[ACTIVITY]: Please copy out each line of the entries in which "round" appears.

# # # # #

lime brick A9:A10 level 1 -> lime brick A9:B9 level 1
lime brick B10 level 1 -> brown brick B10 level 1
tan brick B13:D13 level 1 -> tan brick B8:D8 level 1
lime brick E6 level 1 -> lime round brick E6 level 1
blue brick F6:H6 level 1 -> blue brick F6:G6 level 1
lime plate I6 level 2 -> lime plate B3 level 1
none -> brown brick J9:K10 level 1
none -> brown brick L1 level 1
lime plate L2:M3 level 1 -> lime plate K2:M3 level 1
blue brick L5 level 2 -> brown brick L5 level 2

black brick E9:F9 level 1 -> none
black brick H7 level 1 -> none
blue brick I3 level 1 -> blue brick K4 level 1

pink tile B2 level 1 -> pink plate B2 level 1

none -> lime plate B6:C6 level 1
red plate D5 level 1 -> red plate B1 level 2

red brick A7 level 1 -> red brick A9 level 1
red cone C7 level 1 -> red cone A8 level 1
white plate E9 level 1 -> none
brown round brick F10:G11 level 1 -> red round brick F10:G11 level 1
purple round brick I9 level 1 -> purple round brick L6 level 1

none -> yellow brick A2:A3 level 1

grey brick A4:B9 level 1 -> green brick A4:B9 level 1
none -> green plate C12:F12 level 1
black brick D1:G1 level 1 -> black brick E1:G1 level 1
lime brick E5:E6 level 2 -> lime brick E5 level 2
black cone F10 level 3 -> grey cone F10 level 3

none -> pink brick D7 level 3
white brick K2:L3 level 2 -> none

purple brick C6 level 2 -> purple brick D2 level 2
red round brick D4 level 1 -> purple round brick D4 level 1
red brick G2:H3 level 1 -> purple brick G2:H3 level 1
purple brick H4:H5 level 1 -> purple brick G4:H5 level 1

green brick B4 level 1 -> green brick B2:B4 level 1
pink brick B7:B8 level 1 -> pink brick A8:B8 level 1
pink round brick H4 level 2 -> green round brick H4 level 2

# # # # #

[OUTPUT OF THE EXERCISE]:
lime brick E6 level 1 -> lime round brick E6 level 1
brown round brick F10:G11 level 1 -> red round brick F10:G11 level 1
purple round brick I9 level 1 -> purple round brick L6 level 1
red round brick D4 level 1 -> purple round brick D4 level 1
pink round brick H4 level 2 -> green round brick H4 level 2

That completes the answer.